Records to use -
──────

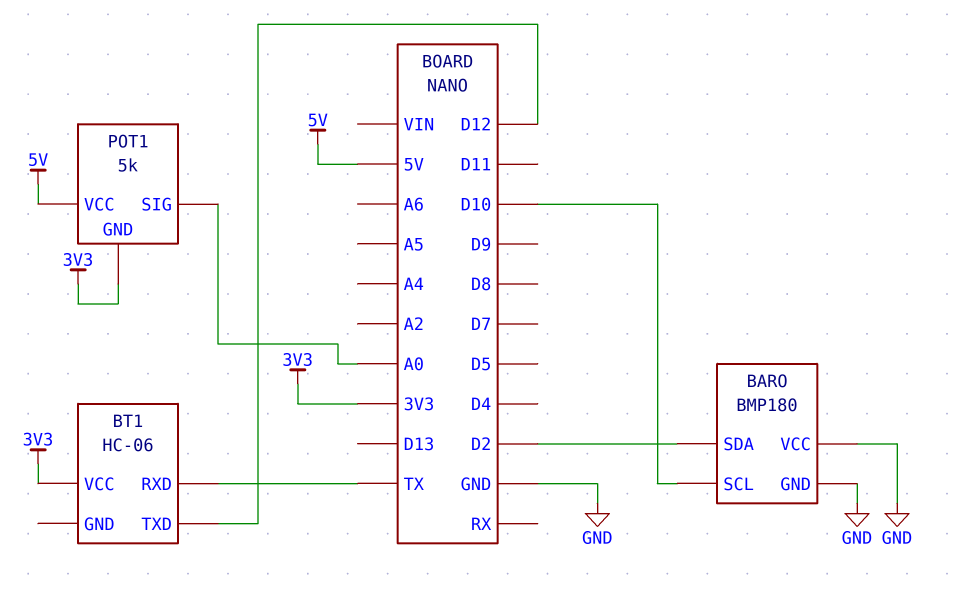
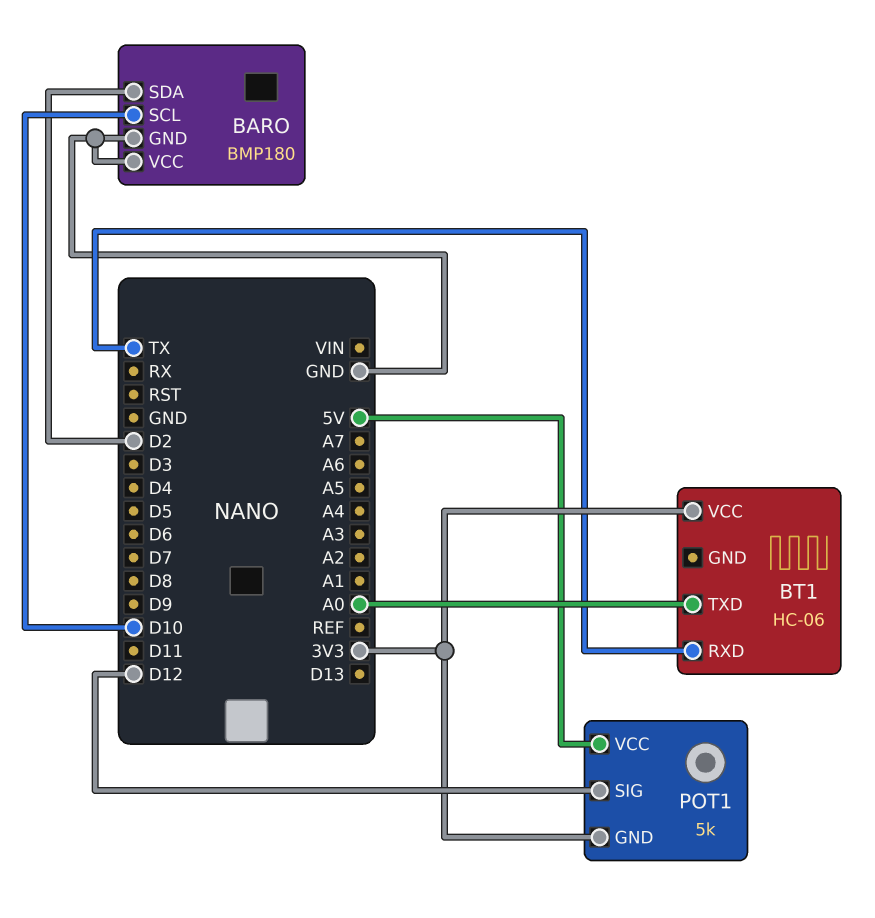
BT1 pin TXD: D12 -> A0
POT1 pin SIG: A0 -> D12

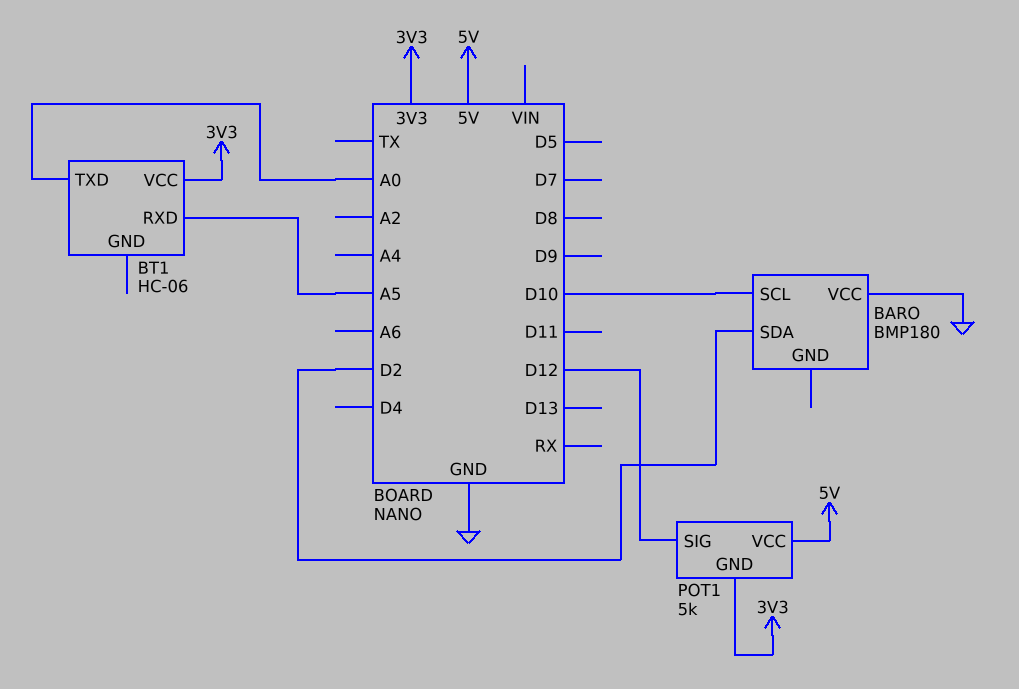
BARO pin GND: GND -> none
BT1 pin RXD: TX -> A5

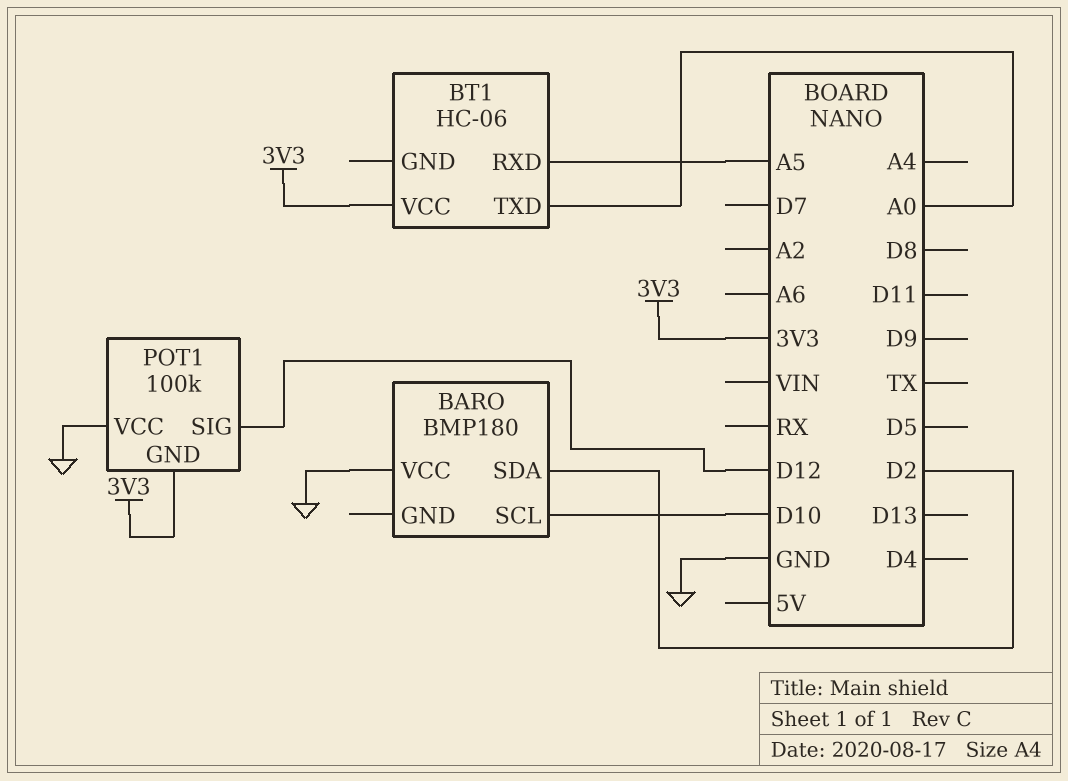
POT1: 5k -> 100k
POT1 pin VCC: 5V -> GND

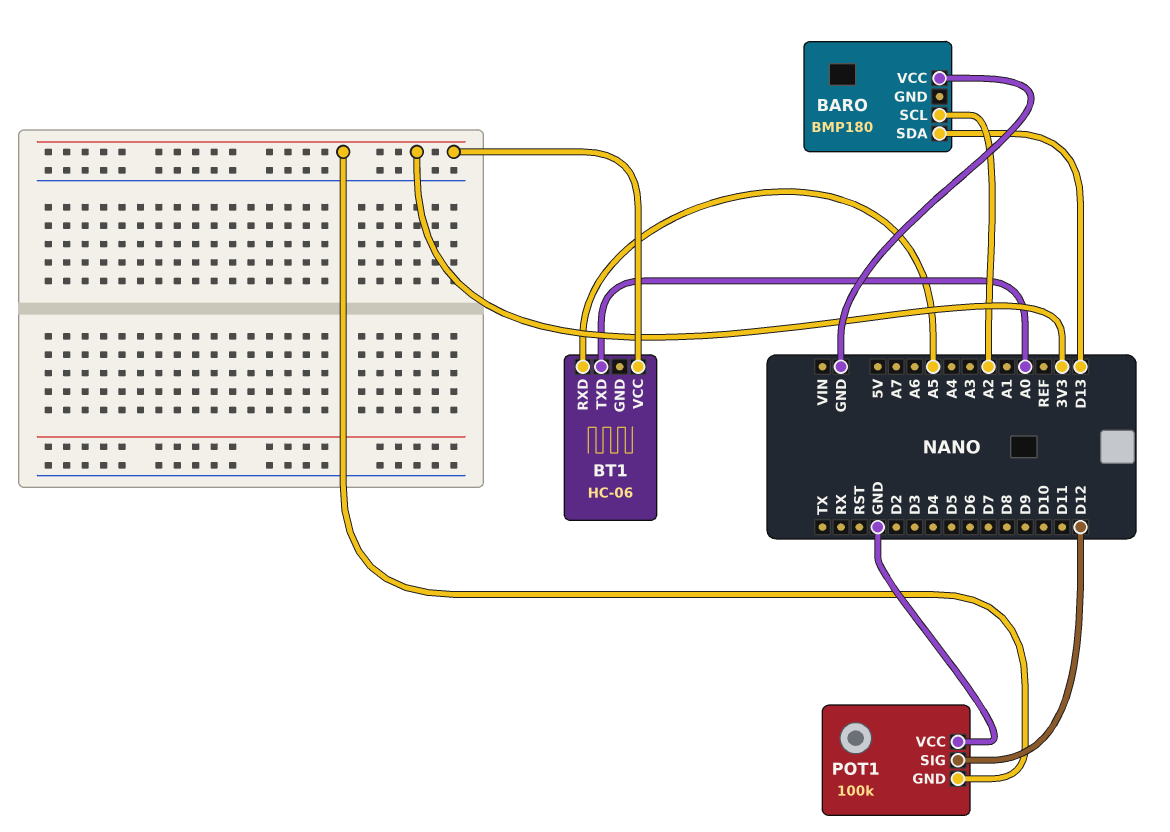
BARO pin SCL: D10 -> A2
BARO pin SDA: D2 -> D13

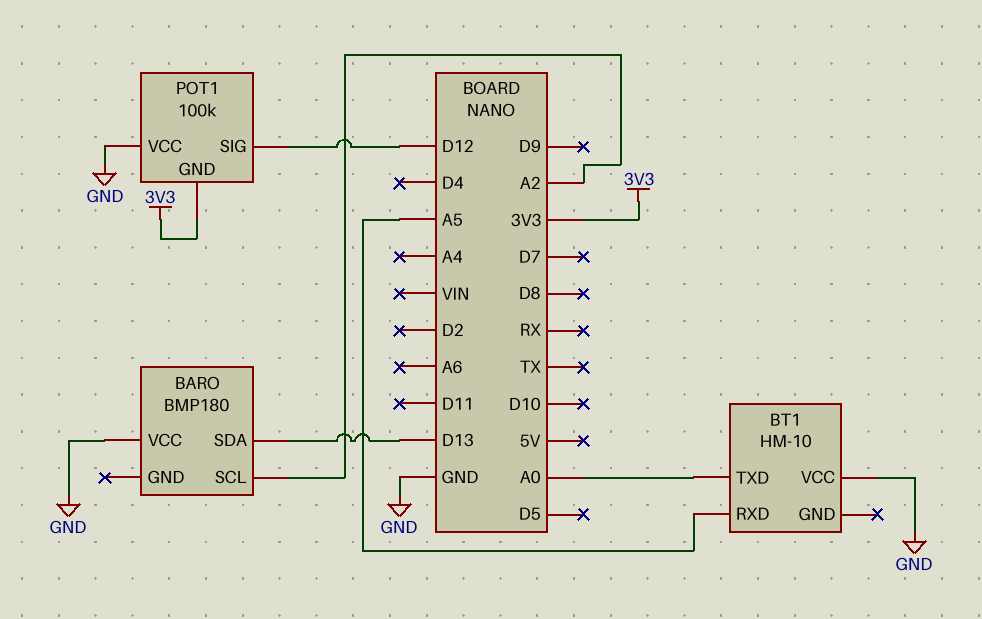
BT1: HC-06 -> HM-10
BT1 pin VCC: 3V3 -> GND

──────

Copy each line of the listing that carries the string "BARO".

Reply -
BARO pin GND: GND -> none
BARO pin SCL: D10 -> A2
BARO pin SDA: D2 -> D13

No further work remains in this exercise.